Print all entries below exactly, without images.

==============================

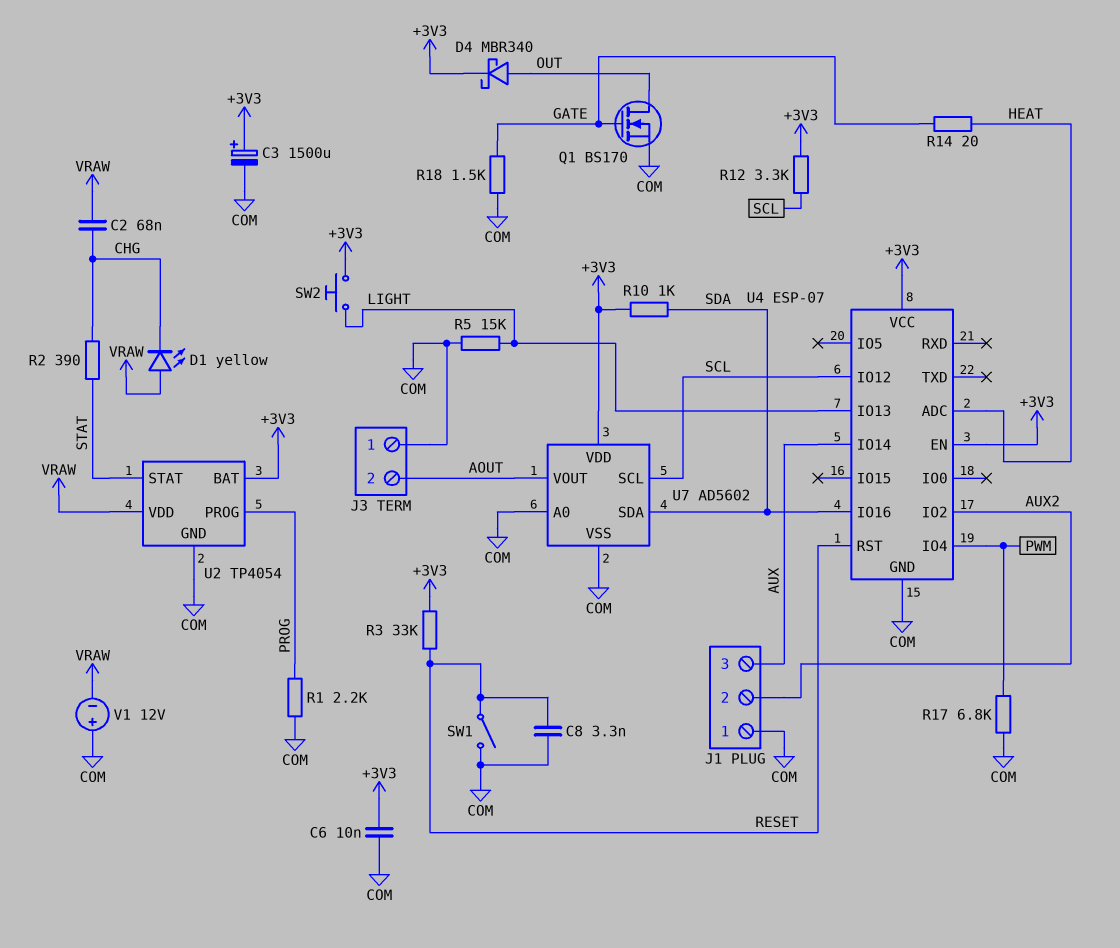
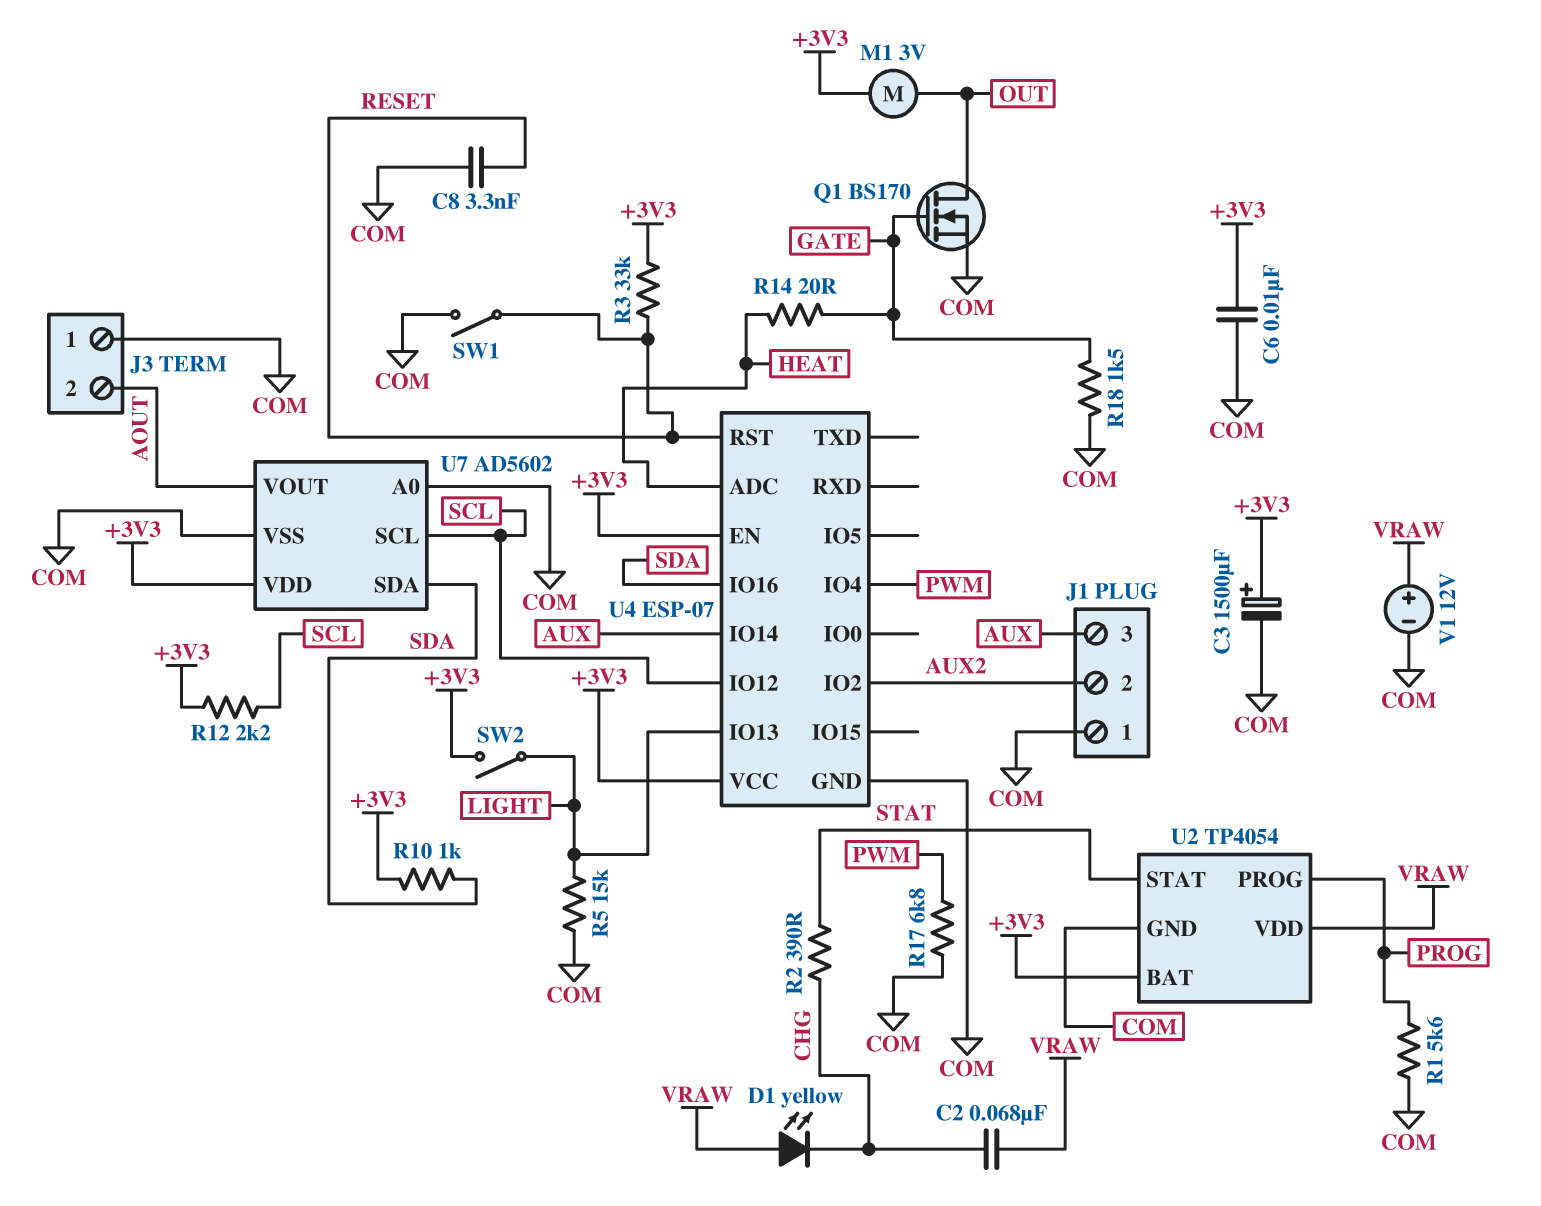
D4: schottky MBR340 (A OUT, K +3V3) -> none
M1: none -> motor 3V (+3V3, OUT)
R1: 2.2k (COM, PROG) -> 5.6k (COM, PROG)
R12: 3.3k (+3V3, SCL) -> 2.2k (+3V3, SCL)
SW2: button (+3V3, LIGHT) -> switch (+3V3, LIGHT)
V1: 12V (plus COM, minus VRAW) -> 12V (plus VRAW, minus COM)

==============================

- _Answer for this exercise_
D4: schottky MBR340 (A OUT, K +3V3) -> none
M1: none -> motor 3V (+3V3, OUT)
R1: 2.2k (COM, PROG) -> 5.6k (COM, PROG)
R12: 3.3k (+3V3, SCL) -> 2.2k (+3V3, SCL)
SW2: button (+3V3, LIGHT) -> switch (+3V3, LIGHT)
V1: 12V (plus COM, minus VRAW) -> 12V (plus VRAW, minus COM)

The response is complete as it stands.